Data START

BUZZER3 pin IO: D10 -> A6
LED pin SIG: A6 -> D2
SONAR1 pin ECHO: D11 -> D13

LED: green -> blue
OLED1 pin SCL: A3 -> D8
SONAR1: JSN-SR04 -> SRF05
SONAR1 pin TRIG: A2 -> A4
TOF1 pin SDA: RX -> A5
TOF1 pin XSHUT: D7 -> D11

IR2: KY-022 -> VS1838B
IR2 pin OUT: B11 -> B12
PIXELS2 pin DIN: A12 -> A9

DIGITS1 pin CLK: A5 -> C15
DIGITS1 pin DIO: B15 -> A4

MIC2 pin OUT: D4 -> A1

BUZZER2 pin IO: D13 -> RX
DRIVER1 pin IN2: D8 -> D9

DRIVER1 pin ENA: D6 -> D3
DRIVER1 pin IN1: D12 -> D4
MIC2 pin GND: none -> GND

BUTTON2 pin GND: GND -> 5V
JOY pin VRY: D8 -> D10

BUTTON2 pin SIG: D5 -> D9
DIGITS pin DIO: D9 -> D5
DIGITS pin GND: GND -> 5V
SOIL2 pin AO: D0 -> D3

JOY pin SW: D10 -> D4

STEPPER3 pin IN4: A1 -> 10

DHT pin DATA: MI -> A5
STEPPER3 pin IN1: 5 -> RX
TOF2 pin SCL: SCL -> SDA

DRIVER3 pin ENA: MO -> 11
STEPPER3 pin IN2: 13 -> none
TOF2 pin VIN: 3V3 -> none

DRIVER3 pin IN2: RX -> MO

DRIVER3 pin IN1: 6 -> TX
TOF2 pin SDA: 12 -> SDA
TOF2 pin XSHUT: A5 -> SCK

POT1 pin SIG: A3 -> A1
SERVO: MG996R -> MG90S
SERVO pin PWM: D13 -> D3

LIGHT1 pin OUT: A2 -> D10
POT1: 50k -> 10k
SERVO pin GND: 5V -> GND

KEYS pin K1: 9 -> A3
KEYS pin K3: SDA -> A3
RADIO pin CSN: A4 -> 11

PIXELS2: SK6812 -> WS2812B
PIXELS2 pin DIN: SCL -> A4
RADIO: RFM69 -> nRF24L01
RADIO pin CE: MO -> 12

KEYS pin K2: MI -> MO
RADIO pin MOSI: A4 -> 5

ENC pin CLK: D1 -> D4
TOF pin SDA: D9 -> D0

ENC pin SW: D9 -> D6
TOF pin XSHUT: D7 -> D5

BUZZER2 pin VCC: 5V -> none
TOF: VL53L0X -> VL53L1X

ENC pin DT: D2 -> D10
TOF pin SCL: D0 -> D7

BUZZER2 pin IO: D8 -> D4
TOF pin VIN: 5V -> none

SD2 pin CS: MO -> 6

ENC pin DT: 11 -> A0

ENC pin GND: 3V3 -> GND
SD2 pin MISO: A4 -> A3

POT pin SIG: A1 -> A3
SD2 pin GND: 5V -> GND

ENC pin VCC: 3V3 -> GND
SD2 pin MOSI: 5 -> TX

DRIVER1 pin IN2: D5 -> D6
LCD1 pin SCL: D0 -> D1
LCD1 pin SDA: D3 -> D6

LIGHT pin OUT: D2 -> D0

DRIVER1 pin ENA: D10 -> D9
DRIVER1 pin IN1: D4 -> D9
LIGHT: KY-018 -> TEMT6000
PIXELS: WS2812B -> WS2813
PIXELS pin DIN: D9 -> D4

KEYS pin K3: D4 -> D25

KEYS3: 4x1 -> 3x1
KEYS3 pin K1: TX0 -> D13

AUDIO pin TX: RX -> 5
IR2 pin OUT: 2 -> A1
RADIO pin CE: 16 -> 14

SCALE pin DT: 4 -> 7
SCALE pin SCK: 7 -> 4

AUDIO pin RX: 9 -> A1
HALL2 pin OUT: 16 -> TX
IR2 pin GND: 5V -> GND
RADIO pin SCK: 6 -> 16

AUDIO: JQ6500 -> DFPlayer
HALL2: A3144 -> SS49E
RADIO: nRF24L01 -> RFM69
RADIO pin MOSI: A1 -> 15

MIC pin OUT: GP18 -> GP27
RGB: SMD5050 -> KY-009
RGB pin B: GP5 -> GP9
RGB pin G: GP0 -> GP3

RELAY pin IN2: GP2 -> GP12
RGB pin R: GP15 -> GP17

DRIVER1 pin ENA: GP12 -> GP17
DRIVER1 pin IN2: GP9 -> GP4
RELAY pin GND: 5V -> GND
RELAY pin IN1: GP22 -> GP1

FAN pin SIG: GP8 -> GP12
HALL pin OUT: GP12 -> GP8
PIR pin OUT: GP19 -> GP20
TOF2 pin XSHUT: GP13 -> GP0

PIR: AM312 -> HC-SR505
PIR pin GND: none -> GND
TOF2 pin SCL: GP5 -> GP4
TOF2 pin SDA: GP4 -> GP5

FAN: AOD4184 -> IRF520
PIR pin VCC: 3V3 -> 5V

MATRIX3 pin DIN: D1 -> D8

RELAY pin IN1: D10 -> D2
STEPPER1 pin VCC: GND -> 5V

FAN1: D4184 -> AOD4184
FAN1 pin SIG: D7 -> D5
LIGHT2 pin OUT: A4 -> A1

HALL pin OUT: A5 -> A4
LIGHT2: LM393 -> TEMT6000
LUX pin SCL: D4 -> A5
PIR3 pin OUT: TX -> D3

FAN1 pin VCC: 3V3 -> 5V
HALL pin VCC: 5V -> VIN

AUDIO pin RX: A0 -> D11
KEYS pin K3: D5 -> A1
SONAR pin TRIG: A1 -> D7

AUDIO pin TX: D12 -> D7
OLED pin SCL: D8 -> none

Data END

Required work
Up to and including the line with "ENC pin SW: D9 -> D6", restate the records above word for word from the very first line.

Your solution
BUZZER3 pin IO: D10 -> A6
LED pin SIG: A6 -> D2
SONAR1 pin ECHO: D11 -> D13

LED: green -> blue
OLED1 pin SCL: A3 -> D8
SONAR1: JSN-SR04 -> SRF05
SONAR1 pin TRIG: A2 -> A4
TOF1 pin SDA: RX -> A5
TOF1 pin XSHUT: D7 -> D11

IR2: KY-022 -> VS1838B
IR2 pin OUT: B11 -> B12
PIXELS2 pin DIN: A12 -> A9

DIGITS1 pin CLK: A5 -> C15
DIGITS1 pin DIO: B15 -> A4

MIC2 pin OUT: D4 -> A1

BUZZER2 pin IO: D13 -> RX
DRIVER1 pin IN2: D8 -> D9

DRIVER1 pin ENA: D6 -> D3
DRIVER1 pin IN1: D12 -> D4
MIC2 pin GND: none -> GND

BUTTON2 pin GND: GND -> 5V
JOY pin VRY: D8 -> D10

BUTTON2 pin SIG: D5 -> D9
DIGITS pin DIO: D9 -> D5
DIGITS pin GND: GND -> 5V
SOIL2 pin AO: D0 -> D3

JOY pin SW: D10 -> D4

STEPPER3 pin IN4: A1 -> 10

DHT pin DATA: MI -> A5
STEPPER3 pin IN1: 5 -> RX
TOF2 pin SCL: SCL -> SDA

DRIVER3 pin ENA: MO -> 11
STEPPER3 pin IN2: 13 -> none
TOF2 pin VIN: 3V3 -> none

DRIVER3 pin IN2: RX -> MO

DRIVER3 pin IN1: 6 -> TX
TOF2 pin SDA: 12 -> SDA
TOF2 pin XSHUT: A5 -> SCK

POT1 pin SIG: A3 -> A1
SERVO: MG996R -> MG90S
SERVO pin PWM: D13 -> D3

LIGHT1 pin OUT: A2 -> D10
POT1: 50k -> 10k
SERVO pin GND: 5V -> GND

KEYS pin K1: 9 -> A3
KEYS pin K3: SDA -> A3
RADIO pin CSN: A4 -> 11

PIXELS2: SK6812 -> WS2812B
PIXELS2 pin DIN: SCL -> A4
RADIO: RFM69 -> nRF24L01
RADIO pin CE: MO -> 12

KEYS pin K2: MI -> MO
RADIO pin MOSI: A4 -> 5

ENC pin CLK: D1 -> D4
TOF pin SDA: D9 -> D0

ENC pin SW: D9 -> D6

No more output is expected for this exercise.